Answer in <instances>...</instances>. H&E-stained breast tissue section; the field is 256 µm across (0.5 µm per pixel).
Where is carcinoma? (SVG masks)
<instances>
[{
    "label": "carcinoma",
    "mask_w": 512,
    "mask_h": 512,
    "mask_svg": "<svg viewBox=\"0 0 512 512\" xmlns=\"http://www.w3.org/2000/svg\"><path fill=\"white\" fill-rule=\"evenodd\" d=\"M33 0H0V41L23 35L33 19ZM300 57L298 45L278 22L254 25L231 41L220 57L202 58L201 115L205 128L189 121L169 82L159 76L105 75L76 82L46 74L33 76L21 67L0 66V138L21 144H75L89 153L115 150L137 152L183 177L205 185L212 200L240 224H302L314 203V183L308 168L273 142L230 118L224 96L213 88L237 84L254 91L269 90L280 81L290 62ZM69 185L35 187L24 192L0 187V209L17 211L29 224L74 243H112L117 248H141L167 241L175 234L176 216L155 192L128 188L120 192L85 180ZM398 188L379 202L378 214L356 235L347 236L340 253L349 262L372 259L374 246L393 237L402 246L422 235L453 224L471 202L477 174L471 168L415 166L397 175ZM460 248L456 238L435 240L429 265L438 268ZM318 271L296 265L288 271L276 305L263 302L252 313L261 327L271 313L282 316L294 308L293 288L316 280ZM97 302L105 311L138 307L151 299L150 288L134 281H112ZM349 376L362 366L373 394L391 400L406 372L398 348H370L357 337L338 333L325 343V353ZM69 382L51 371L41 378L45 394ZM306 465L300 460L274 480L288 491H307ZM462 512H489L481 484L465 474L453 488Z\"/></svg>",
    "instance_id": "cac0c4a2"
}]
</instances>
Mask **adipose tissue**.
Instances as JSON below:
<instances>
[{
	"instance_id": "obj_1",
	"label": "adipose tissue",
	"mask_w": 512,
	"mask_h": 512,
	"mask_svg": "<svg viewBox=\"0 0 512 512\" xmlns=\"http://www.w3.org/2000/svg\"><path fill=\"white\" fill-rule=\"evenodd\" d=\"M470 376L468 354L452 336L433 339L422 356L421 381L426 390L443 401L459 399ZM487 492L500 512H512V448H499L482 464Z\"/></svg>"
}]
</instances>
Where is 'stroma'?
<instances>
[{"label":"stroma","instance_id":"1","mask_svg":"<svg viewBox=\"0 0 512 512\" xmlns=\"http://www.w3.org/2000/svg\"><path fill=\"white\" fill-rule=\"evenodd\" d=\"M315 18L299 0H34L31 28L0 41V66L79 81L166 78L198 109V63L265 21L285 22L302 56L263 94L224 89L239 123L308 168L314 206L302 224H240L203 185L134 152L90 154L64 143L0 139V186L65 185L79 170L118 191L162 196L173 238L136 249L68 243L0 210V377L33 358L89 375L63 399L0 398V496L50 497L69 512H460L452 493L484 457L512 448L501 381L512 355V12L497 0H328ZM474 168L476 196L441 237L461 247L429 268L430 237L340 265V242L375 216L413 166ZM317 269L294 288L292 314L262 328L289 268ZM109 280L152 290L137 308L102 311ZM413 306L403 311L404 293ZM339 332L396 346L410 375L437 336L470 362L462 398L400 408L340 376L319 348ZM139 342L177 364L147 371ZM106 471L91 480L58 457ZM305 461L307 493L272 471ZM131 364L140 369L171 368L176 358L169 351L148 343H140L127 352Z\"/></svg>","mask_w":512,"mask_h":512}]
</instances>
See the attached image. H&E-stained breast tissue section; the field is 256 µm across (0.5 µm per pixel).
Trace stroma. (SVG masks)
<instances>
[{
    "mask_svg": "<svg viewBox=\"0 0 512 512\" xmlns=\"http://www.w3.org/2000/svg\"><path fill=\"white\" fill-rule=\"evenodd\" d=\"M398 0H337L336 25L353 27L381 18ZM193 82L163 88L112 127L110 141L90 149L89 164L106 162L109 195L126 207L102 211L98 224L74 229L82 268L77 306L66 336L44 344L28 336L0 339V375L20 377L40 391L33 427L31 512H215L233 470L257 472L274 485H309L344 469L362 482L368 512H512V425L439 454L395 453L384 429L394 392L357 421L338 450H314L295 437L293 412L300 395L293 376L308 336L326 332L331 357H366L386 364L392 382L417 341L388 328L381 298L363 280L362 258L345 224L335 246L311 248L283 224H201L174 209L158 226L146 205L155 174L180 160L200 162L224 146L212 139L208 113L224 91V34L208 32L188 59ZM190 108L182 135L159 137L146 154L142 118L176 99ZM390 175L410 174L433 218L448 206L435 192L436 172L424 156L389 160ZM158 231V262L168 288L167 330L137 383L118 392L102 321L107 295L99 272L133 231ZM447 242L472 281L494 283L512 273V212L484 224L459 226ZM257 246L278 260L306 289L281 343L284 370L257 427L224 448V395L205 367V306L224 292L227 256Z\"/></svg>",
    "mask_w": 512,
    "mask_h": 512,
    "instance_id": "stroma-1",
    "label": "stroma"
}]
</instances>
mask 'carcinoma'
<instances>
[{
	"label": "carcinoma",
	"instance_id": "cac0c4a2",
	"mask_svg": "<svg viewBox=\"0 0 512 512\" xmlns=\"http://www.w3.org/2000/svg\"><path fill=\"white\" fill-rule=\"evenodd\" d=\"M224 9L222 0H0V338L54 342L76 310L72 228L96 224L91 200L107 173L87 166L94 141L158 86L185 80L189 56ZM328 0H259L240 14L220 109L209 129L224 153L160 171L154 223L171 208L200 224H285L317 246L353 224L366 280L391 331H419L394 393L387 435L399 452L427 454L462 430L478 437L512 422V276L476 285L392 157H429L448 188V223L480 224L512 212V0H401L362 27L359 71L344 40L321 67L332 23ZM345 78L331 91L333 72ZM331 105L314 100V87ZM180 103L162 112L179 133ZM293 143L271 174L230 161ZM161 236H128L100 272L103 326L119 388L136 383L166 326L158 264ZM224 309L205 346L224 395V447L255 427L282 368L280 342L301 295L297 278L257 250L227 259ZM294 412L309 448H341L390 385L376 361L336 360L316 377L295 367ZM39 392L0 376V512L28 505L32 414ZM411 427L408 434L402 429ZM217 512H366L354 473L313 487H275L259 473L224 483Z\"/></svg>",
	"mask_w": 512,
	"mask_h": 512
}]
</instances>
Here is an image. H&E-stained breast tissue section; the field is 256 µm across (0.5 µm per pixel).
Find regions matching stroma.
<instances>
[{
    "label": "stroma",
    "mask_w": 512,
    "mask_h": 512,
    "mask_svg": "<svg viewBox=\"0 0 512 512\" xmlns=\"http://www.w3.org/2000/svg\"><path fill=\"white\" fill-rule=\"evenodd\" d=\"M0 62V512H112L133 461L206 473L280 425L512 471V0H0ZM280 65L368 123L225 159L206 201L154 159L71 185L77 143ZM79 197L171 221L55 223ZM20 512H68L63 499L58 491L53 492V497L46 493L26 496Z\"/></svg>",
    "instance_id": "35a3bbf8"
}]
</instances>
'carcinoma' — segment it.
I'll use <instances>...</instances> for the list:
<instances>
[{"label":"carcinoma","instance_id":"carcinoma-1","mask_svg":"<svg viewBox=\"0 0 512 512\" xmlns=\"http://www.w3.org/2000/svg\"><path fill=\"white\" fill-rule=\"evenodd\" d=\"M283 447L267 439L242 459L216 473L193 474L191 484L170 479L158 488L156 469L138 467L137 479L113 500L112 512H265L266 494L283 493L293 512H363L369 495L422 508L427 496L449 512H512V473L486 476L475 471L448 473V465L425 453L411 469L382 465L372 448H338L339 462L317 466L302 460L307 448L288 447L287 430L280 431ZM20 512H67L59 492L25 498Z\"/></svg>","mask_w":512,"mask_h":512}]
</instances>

○ ○ ○ ○ ○ ○ ○

§ What you will do
Reproduce the records in full, exactly as written.

§ Exercise answer
Answer in <instances>...</instances>. H&E-stained breast tissue section; the field is 256 µm across (0.5 µm per pixel).
Where is carcinoma? (SVG masks)
<instances>
[{
    "label": "carcinoma",
    "mask_w": 512,
    "mask_h": 512,
    "mask_svg": "<svg viewBox=\"0 0 512 512\" xmlns=\"http://www.w3.org/2000/svg\"><path fill=\"white\" fill-rule=\"evenodd\" d=\"M33 0H0V41L23 35L33 19ZM300 57L298 45L278 22L254 25L231 41L220 57L202 58L201 115L205 128L189 121L169 82L159 76L105 75L76 82L46 74L33 76L21 67L0 66V138L21 144H75L89 153L115 150L137 152L183 177L205 185L212 200L240 224H302L314 203V183L308 168L273 142L230 118L224 96L213 88L237 84L254 91L269 90L280 81L290 62ZM69 185L35 187L24 192L0 187V209L17 211L29 224L74 243H112L117 248H141L167 241L175 234L176 216L155 192L128 188L120 192L85 180ZM398 188L379 202L378 214L356 235L347 236L340 253L349 262L372 259L374 246L393 237L402 246L422 235L453 224L471 202L477 174L471 168L415 166L397 175ZM460 248L456 238L435 240L429 265L438 268ZM318 271L296 265L288 271L276 305L263 302L252 313L261 327L271 313L282 316L294 308L293 288L316 280ZM97 302L105 311L138 307L151 299L150 288L134 281H112ZM349 376L362 366L373 394L391 400L406 372L398 348H370L357 337L338 333L325 343V353ZM69 382L51 371L41 378L45 394ZM306 465L300 460L274 480L288 491H307ZM462 512H489L481 484L465 474L453 488Z\"/></svg>",
    "instance_id": "cac0c4a2"
}]
</instances>
Mask **adipose tissue**.
Instances as JSON below:
<instances>
[{
	"instance_id": "obj_1",
	"label": "adipose tissue",
	"mask_w": 512,
	"mask_h": 512,
	"mask_svg": "<svg viewBox=\"0 0 512 512\" xmlns=\"http://www.w3.org/2000/svg\"><path fill=\"white\" fill-rule=\"evenodd\" d=\"M470 376L468 354L452 336L433 339L422 356L421 381L426 390L443 401L459 399ZM487 492L500 512H512V448H499L482 464Z\"/></svg>"
}]
</instances>
Where is 'stroma'?
<instances>
[{"label":"stroma","instance_id":"1","mask_svg":"<svg viewBox=\"0 0 512 512\" xmlns=\"http://www.w3.org/2000/svg\"><path fill=\"white\" fill-rule=\"evenodd\" d=\"M315 18L299 0H34L31 28L0 41V66L79 81L166 78L198 109V63L265 21L285 22L302 56L263 94L224 89L239 123L308 168L314 206L302 224H240L203 185L134 152L90 154L64 143L0 139V186L65 185L79 170L118 191L162 196L173 238L136 249L68 243L0 210V377L33 358L89 375L63 399L0 398V496L50 497L69 512H460L452 493L484 457L512 448L501 381L512 355V12L497 0H328ZM474 168L476 196L441 237L461 247L429 268L430 237L340 265V242L375 216L413 166ZM317 269L294 288L292 314L262 328L289 268ZM109 280L152 290L137 308L102 311ZM413 306L403 311L404 293ZM339 332L396 346L410 375L437 336L470 362L462 398L400 408L340 376L319 348ZM139 342L177 364L147 371ZM106 471L91 480L58 457ZM305 461L307 493L272 471ZM131 364L140 369L171 368L176 358L169 351L148 343H140L127 352Z\"/></svg>","mask_w":512,"mask_h":512}]
</instances>
See the attached image. H&E-stained breast tissue section; the field is 256 µm across (0.5 µm per pixel).
Trace stroma. (SVG masks)
<instances>
[{
    "mask_svg": "<svg viewBox=\"0 0 512 512\" xmlns=\"http://www.w3.org/2000/svg\"><path fill=\"white\" fill-rule=\"evenodd\" d=\"M398 0H337L336 25L353 27L381 18ZM193 82L163 88L112 127L110 141L90 149L89 164L106 162L109 195L126 207L102 211L98 224L74 229L82 268L77 306L66 336L44 344L28 336L0 339V375L20 377L40 391L33 427L31 512H215L233 470L257 472L274 485H309L344 469L362 482L368 512H512V425L439 454L395 453L384 429L394 392L357 421L338 450H314L295 437L293 412L300 395L293 376L308 336L326 332L331 357H366L386 364L392 382L417 341L388 328L381 298L363 280L362 258L345 224L335 246L311 248L283 224H201L174 209L158 226L146 205L155 174L180 160L200 162L224 146L212 139L208 113L224 91V34L208 32L188 59ZM190 108L182 135L159 137L146 154L142 118L176 99ZM390 175L410 174L433 218L448 206L435 192L436 172L424 156L389 160ZM158 231V262L168 288L167 330L137 383L118 392L102 321L107 295L99 272L133 231ZM447 242L472 281L494 283L512 273V212L484 224L459 226ZM257 246L278 260L306 289L281 343L284 370L257 427L224 448V395L205 367V306L224 292L227 256Z\"/></svg>",
    "mask_w": 512,
    "mask_h": 512,
    "instance_id": "stroma-1",
    "label": "stroma"
}]
</instances>
mask 'carcinoma'
<instances>
[{
	"label": "carcinoma",
	"instance_id": "cac0c4a2",
	"mask_svg": "<svg viewBox=\"0 0 512 512\" xmlns=\"http://www.w3.org/2000/svg\"><path fill=\"white\" fill-rule=\"evenodd\" d=\"M224 9L222 0H0V338L54 342L76 310L72 228L96 224L91 200L107 173L87 166L94 141L158 86L185 80L189 56ZM328 0H259L240 14L220 109L209 129L224 153L160 171L154 223L171 208L200 224H285L317 246L353 224L366 280L391 331H419L394 393L387 435L399 452L427 454L462 430L478 437L512 422V276L476 285L392 157H429L448 188V223L480 224L512 212V0H401L362 27L359 71L344 40L321 67L332 23ZM345 78L331 91L333 72ZM331 105L314 100V87ZM180 103L162 112L179 133ZM293 143L271 174L230 161ZM161 236H128L100 272L103 326L119 388L136 383L166 326L158 264ZM224 309L205 346L224 395V447L255 427L282 368L280 342L301 295L297 278L257 250L227 259ZM294 412L309 448H341L390 385L376 361L336 360L316 377L295 367ZM39 392L0 376V512L28 505L32 414ZM411 427L408 434L402 429ZM217 512H366L354 473L313 487H275L259 473L224 483Z\"/></svg>",
	"mask_w": 512,
	"mask_h": 512
}]
</instances>
Here is an image. H&E-stained breast tissue section; the field is 256 µm across (0.5 µm per pixel).
Find regions matching stroma.
<instances>
[{
    "label": "stroma",
    "mask_w": 512,
    "mask_h": 512,
    "mask_svg": "<svg viewBox=\"0 0 512 512\" xmlns=\"http://www.w3.org/2000/svg\"><path fill=\"white\" fill-rule=\"evenodd\" d=\"M0 62V512H112L133 461L206 473L280 425L512 471V0H0ZM280 65L368 123L225 159L206 201L154 159L71 185L77 143ZM79 197L171 221L55 223ZM20 512H68L63 499L58 491L53 492V497L46 493L26 496Z\"/></svg>",
    "instance_id": "35a3bbf8"
}]
</instances>
'carcinoma' — segment it.
I'll use <instances>...</instances> for the list:
<instances>
[{"label":"carcinoma","instance_id":"carcinoma-1","mask_svg":"<svg viewBox=\"0 0 512 512\" xmlns=\"http://www.w3.org/2000/svg\"><path fill=\"white\" fill-rule=\"evenodd\" d=\"M283 447L267 439L242 459L216 473L193 474L191 484L170 479L158 488L156 469L138 467L137 479L113 500L112 512H265L266 494L283 493L293 512H363L369 495L422 508L427 496L449 512H512V473L486 476L475 471L448 473V465L425 453L411 469L382 465L372 448H338L339 462L317 466L302 460L307 448L288 447L287 430L280 431ZM20 512H67L59 492L25 498Z\"/></svg>","mask_w":512,"mask_h":512}]
</instances>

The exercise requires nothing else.